▶ GOAL OF THE EXERCISE: A faithful repeat of all the records, with no image kept, is the required answer.

▶ DATA EXTRACT:
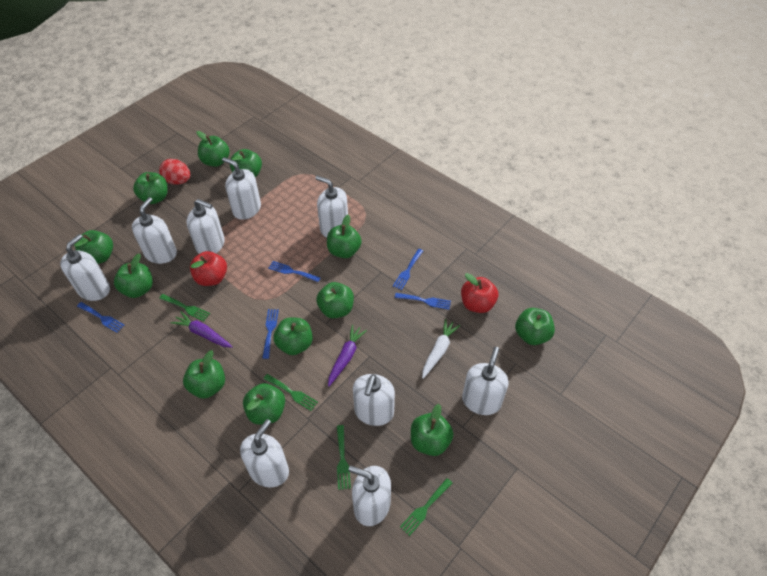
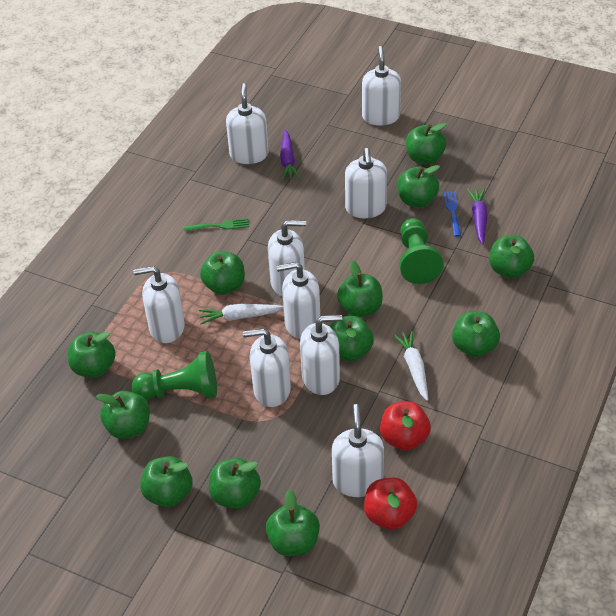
blue fork: 5 -> 1
green fork: 4 -> 1
green pawn: 0 -> 2
red egg: 1 -> 0
white carrot: 1 -> 2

▶ SOLVED EXERCISE:
blue fork: 5 -> 1
green fork: 4 -> 1
green pawn: 0 -> 2
red egg: 1 -> 0
white carrot: 1 -> 2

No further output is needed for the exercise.